(Exercise directions)
Pick out the lines below with "NAND" and list them.

Records from a data source:
===============
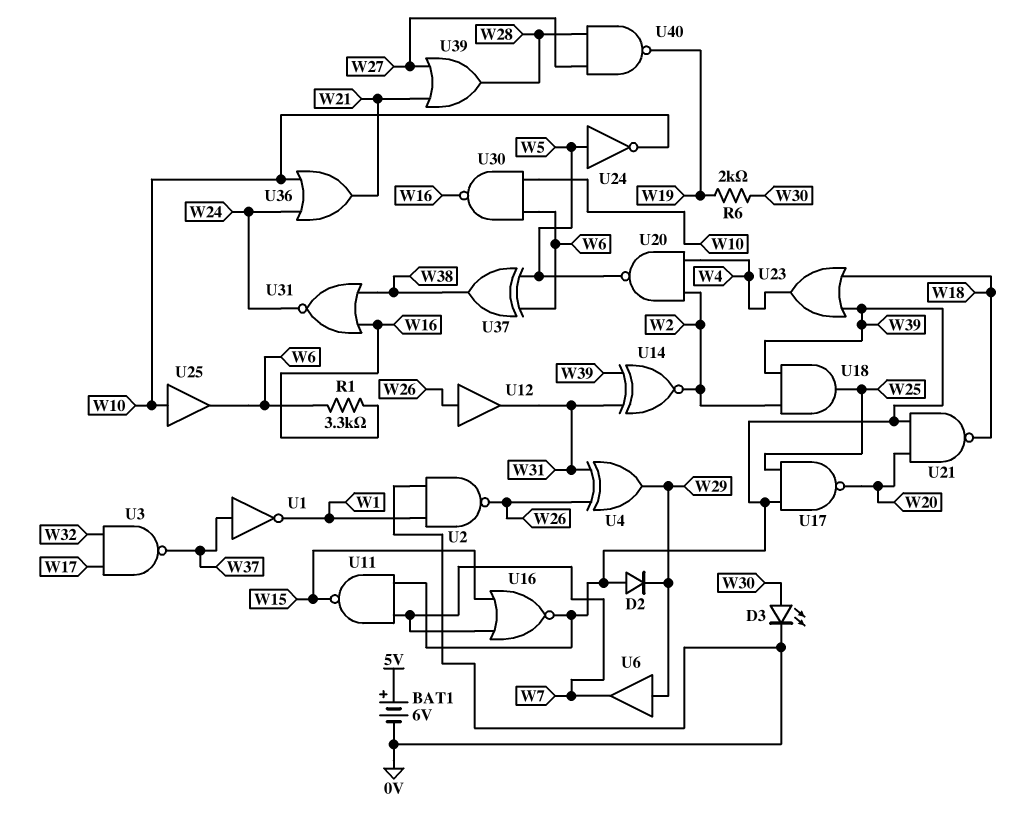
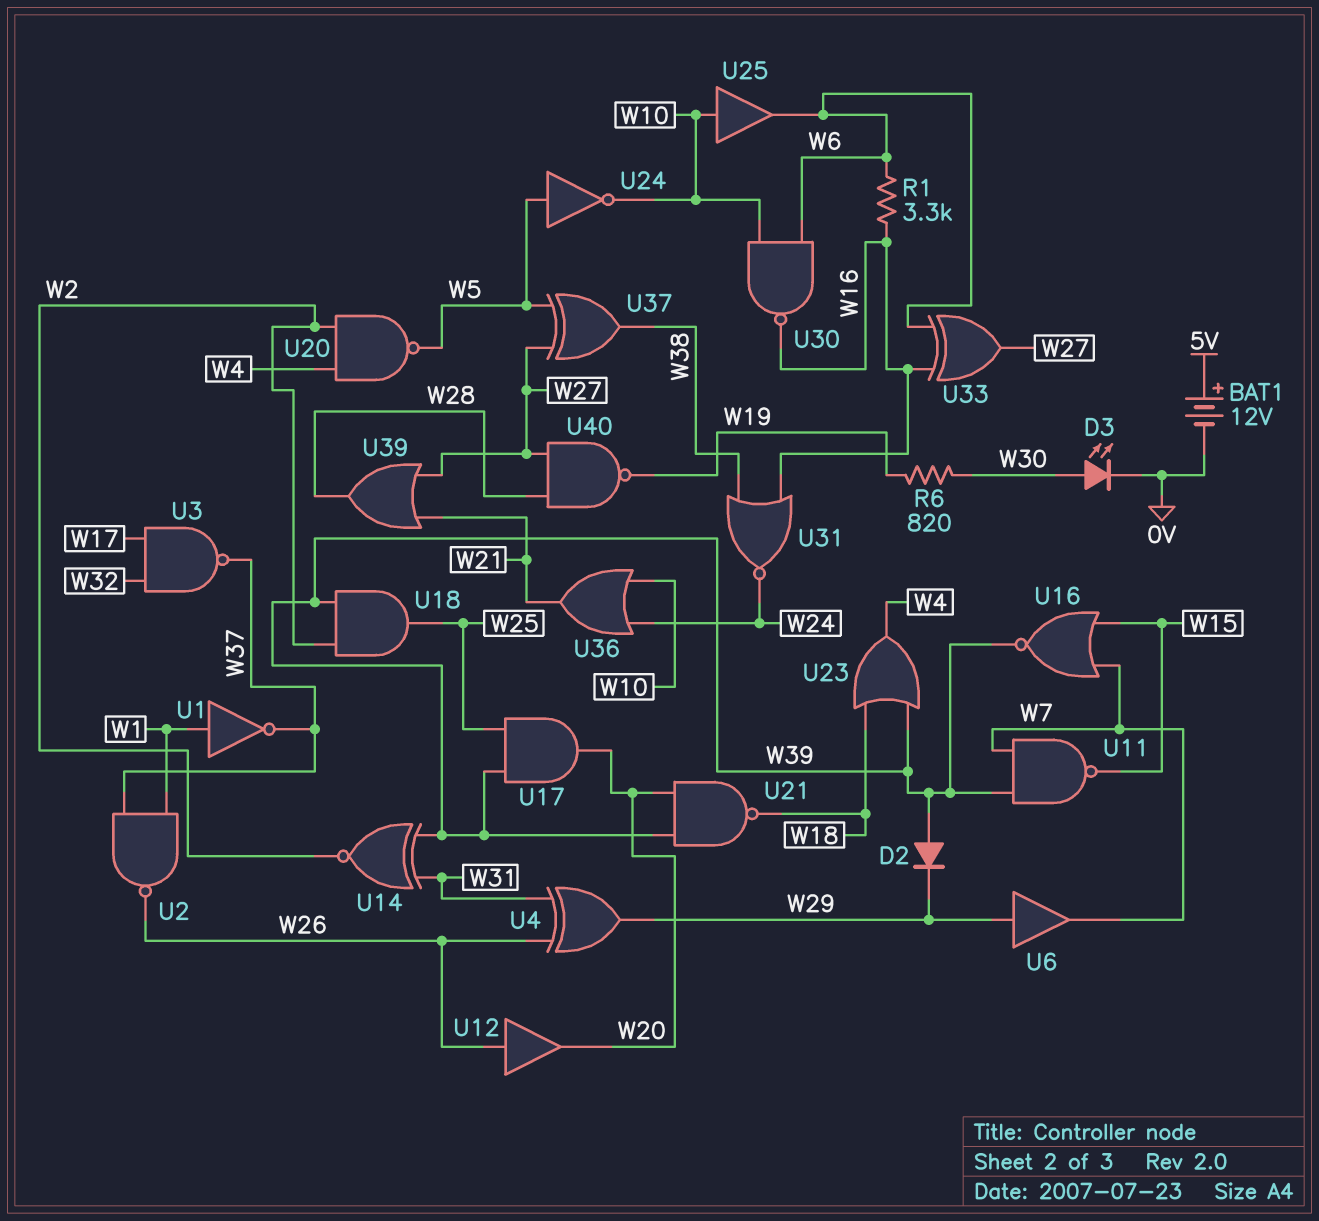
BAT1: 6V (plus 5V, minus 0V) -> 12V (plus 5V, minus 0V)
R6: 2k (W19, W30) -> 820 (W19, W30)
U1: NOT (in W37, out W1) -> NOT (in W1, out W37)
U2: NAND (in 0V, in W1, out W26) -> NAND (in W1, in W37, out W26)
U12: buffer (in W26, out W31) -> buffer (in W26, out W20)
U17: NAND (in W25, in W39, out W20) -> AND (in W25, in W39, out W20)
U33: none -> XOR (in W6, in W16, out W27)
U37: XOR (in W5, in W6, out W38) -> XOR (in W5, in W27, out W38)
===============
(Response to the task)
U2: NAND (in 0V, in W1, out W26) -> NAND (in W1, in W37, out W26)
U17: NAND (in W25, in W39, out W20) -> AND (in W25, in W39, out W20)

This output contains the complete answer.